### EXERCISE DIRECTIONS
Considering every line below, count those with the word "Kegel" and give only the result.

### EXERCISE INPUTS
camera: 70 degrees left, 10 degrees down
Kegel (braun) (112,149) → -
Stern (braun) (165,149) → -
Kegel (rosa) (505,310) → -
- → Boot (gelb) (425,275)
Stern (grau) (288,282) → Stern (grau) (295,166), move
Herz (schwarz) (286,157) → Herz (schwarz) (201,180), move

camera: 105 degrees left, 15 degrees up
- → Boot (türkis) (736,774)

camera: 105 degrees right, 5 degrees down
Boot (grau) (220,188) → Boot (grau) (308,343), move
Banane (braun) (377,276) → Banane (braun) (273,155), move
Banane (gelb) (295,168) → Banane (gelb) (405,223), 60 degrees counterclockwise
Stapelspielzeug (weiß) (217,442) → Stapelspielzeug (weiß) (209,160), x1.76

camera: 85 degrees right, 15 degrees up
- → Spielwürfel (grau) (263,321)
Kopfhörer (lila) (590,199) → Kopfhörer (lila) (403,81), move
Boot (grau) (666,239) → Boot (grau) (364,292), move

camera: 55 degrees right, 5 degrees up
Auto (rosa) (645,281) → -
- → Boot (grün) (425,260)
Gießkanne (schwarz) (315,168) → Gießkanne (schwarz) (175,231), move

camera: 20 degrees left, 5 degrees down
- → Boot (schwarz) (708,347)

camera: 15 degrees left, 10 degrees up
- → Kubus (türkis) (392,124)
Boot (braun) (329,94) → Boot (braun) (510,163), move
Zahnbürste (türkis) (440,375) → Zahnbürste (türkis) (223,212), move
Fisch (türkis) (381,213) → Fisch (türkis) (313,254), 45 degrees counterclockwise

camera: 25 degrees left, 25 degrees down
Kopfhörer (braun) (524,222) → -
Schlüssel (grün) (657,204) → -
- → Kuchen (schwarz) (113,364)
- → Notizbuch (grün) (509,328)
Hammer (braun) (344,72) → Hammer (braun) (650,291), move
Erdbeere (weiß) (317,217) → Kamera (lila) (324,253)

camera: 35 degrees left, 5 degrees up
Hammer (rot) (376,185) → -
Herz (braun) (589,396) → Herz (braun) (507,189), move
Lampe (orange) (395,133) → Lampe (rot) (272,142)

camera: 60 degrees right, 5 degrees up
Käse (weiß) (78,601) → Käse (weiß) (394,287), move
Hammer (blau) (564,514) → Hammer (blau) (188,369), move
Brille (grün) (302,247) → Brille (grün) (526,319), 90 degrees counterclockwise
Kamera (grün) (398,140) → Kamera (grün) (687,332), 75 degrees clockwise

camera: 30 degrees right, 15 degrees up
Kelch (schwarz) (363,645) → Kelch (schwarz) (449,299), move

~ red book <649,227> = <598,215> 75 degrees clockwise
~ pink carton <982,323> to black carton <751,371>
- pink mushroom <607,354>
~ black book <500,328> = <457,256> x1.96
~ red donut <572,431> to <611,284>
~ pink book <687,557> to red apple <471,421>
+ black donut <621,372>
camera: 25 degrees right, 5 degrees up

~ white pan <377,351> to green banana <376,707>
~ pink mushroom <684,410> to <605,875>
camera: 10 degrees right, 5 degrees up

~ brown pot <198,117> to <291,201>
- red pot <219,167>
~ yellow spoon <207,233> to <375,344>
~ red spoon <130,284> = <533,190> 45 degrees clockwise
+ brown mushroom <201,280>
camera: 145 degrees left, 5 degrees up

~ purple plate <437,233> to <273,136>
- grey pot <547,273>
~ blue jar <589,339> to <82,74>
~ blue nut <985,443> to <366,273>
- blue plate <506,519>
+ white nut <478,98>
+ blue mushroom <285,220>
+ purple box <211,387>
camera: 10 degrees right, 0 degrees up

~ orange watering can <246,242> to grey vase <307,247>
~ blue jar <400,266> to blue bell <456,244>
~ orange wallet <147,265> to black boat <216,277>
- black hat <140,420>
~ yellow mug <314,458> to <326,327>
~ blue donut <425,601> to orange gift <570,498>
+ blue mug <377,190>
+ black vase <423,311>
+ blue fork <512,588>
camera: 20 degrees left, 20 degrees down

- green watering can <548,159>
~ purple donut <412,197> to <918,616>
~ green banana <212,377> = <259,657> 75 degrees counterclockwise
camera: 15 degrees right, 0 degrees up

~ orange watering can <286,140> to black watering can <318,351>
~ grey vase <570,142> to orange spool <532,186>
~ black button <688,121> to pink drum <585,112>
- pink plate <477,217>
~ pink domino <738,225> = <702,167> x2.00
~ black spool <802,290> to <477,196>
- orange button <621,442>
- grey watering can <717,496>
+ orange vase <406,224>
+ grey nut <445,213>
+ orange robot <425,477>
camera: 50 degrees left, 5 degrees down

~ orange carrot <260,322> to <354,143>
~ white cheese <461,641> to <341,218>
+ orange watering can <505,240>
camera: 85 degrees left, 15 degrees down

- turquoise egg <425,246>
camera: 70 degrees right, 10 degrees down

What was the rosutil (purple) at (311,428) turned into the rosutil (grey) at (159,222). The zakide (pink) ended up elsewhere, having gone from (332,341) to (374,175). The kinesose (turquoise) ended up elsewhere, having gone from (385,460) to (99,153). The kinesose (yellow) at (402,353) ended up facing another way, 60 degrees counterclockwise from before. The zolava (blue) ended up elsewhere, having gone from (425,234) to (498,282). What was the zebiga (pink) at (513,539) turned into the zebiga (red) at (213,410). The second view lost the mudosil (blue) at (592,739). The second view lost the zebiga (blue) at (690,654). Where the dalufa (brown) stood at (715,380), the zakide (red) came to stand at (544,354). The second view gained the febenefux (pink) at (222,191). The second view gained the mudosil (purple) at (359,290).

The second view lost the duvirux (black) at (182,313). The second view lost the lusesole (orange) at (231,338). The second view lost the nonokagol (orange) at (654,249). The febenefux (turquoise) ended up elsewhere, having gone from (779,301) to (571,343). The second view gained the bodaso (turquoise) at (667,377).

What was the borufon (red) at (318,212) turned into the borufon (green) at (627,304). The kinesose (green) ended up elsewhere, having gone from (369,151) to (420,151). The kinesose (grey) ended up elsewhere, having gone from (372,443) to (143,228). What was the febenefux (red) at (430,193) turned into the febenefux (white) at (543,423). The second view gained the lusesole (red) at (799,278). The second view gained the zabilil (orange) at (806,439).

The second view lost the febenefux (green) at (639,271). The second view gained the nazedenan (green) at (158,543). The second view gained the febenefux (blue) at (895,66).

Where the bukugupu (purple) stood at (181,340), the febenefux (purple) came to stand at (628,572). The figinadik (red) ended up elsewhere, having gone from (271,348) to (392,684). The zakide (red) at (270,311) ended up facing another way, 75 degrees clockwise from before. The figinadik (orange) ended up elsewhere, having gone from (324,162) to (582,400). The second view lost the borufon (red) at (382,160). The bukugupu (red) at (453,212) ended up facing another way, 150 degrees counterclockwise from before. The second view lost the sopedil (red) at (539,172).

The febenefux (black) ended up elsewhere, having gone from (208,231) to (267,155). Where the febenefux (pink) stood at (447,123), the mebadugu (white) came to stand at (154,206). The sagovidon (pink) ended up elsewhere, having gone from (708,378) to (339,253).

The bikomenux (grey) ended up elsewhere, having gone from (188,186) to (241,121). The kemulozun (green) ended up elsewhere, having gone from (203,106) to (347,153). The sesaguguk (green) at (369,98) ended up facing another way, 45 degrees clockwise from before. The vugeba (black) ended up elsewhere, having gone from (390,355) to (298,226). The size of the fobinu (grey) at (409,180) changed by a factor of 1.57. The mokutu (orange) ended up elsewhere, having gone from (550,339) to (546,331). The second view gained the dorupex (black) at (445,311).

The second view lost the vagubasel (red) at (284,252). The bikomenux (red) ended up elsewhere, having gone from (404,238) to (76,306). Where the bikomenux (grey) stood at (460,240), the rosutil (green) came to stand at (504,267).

### TASK SOLUTION
2